__INSTRUCTIONS FOR THE TASK__. Within the entries underneath, how many lines include the string "none"? State only the number.

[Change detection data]
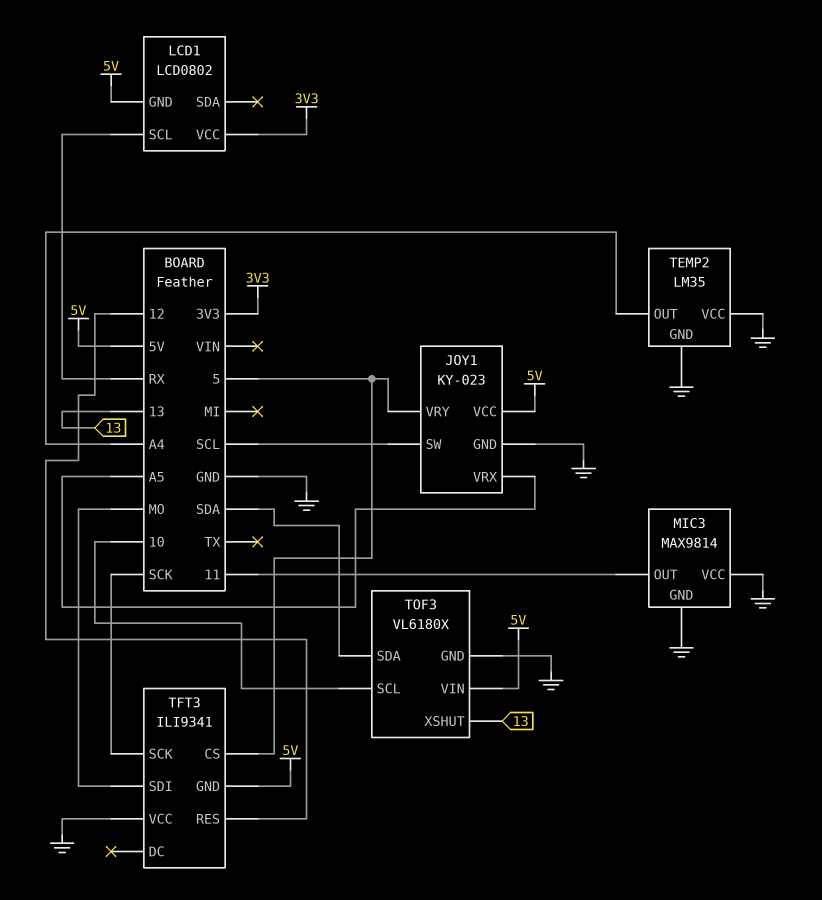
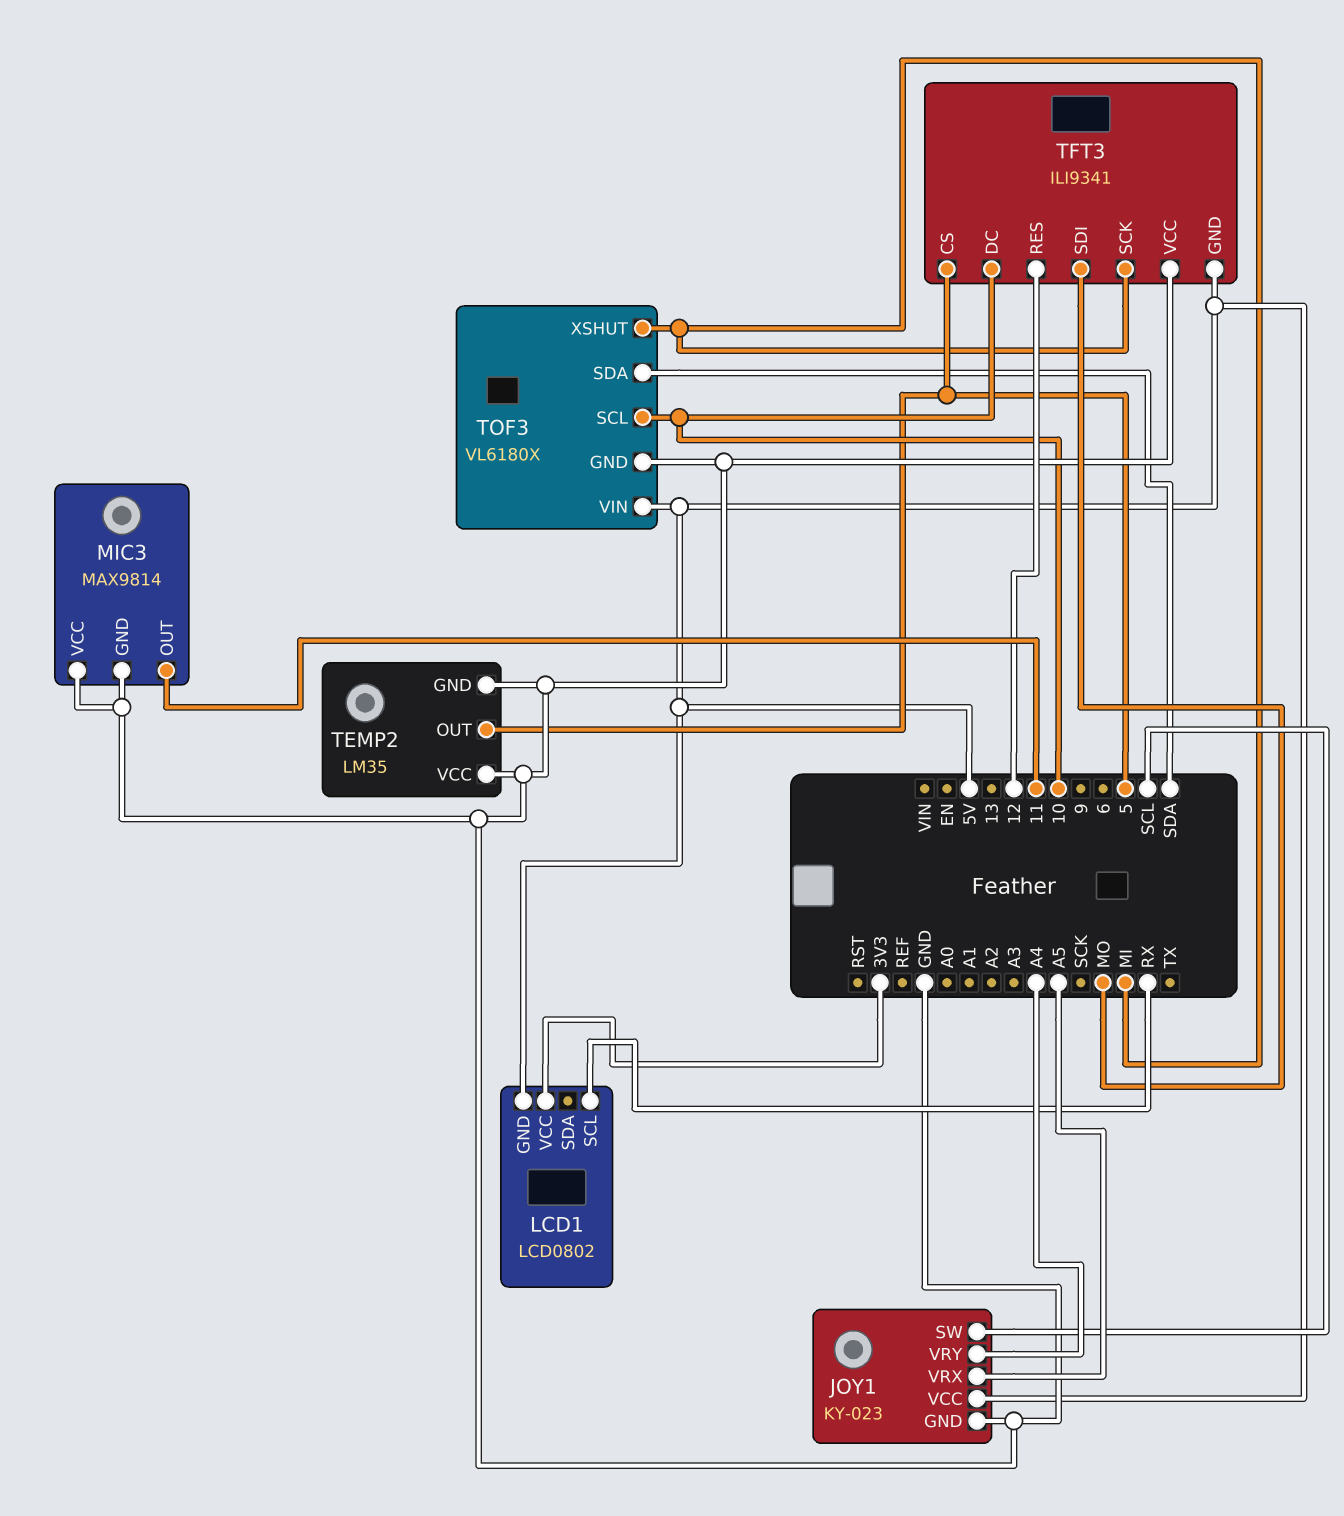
JOY1 pin VRY: 5 -> A4
TEMP2 pin OUT: A4 -> 5
TFT3 pin DC: none -> 10
TFT3 pin SCK: SCK -> MI
TOF3 pin XSHUT: 13 -> MI

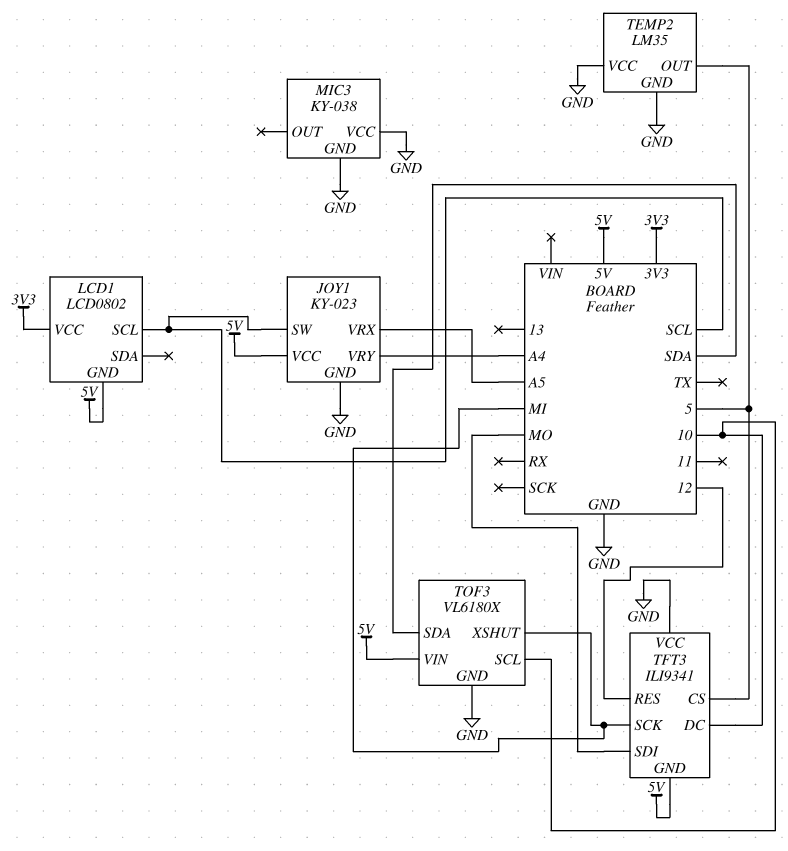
LCD1 pin SCL: RX -> SCL
MIC3: MAX9814 -> KY-038
MIC3 pin OUT: 11 -> none

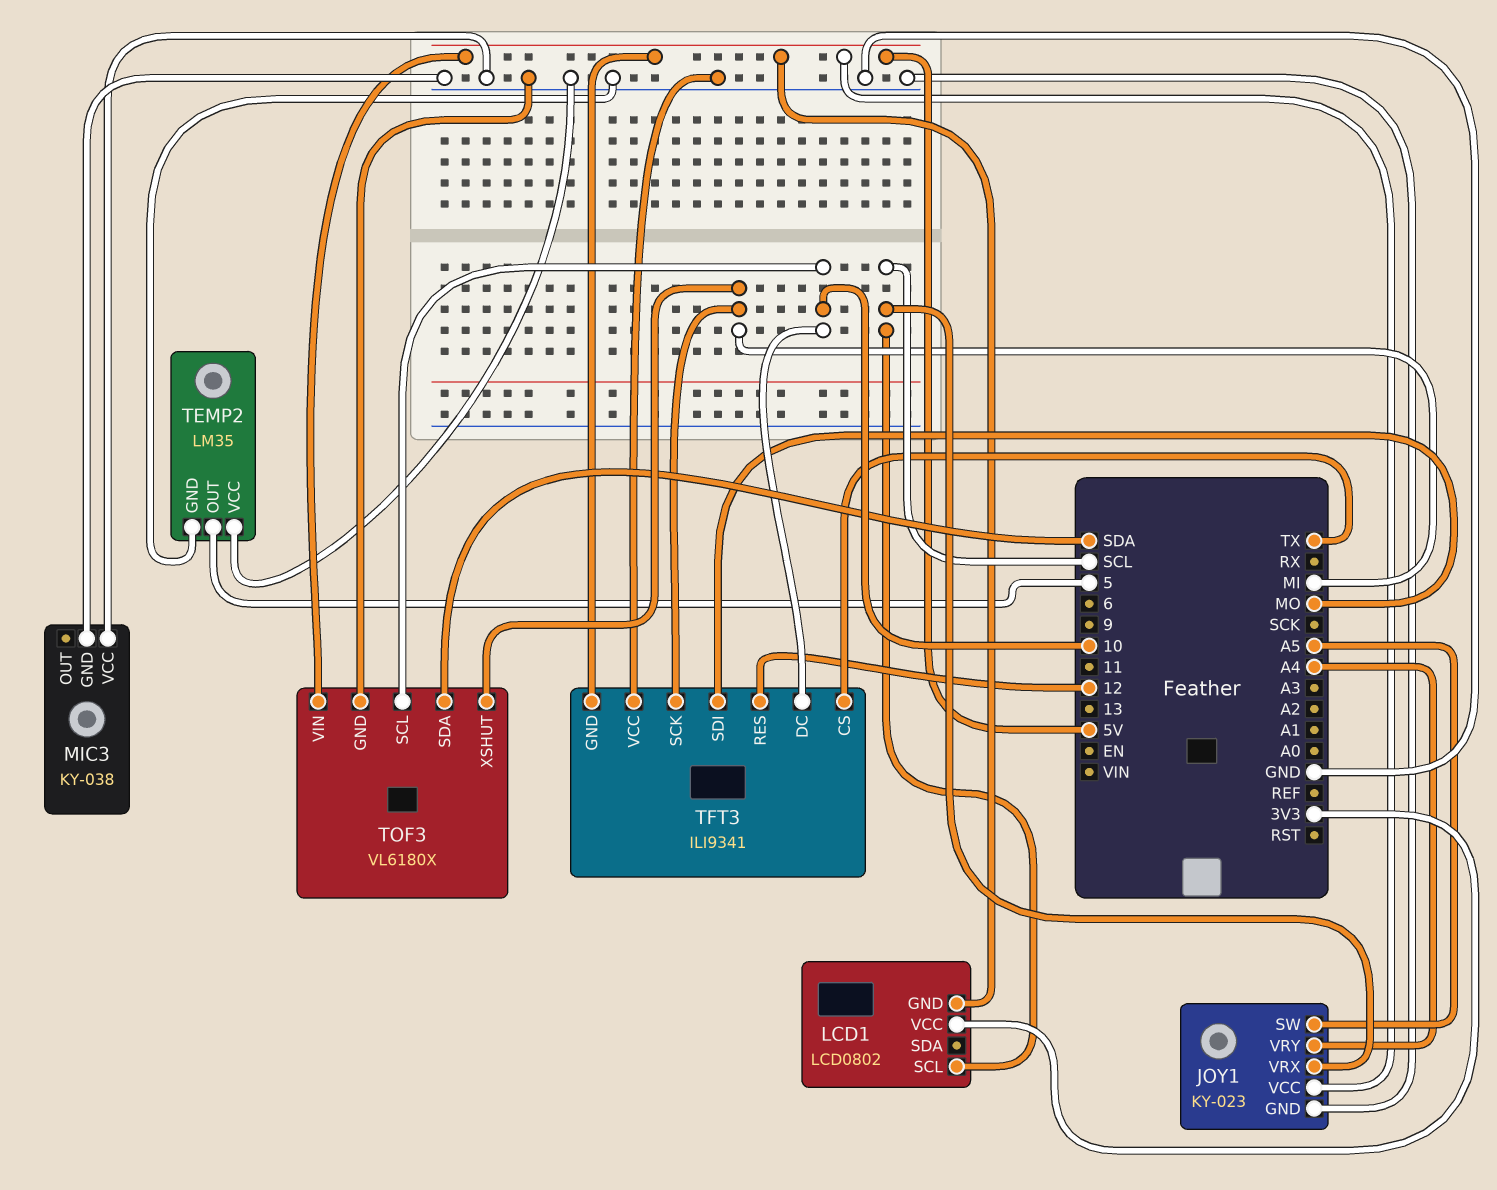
JOY1 pin SW: SCL -> A5
JOY1 pin VRX: A5 -> SCL
TFT3 pin CS: 5 -> TX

__RESPONSE TO THE EXERCISE__. 2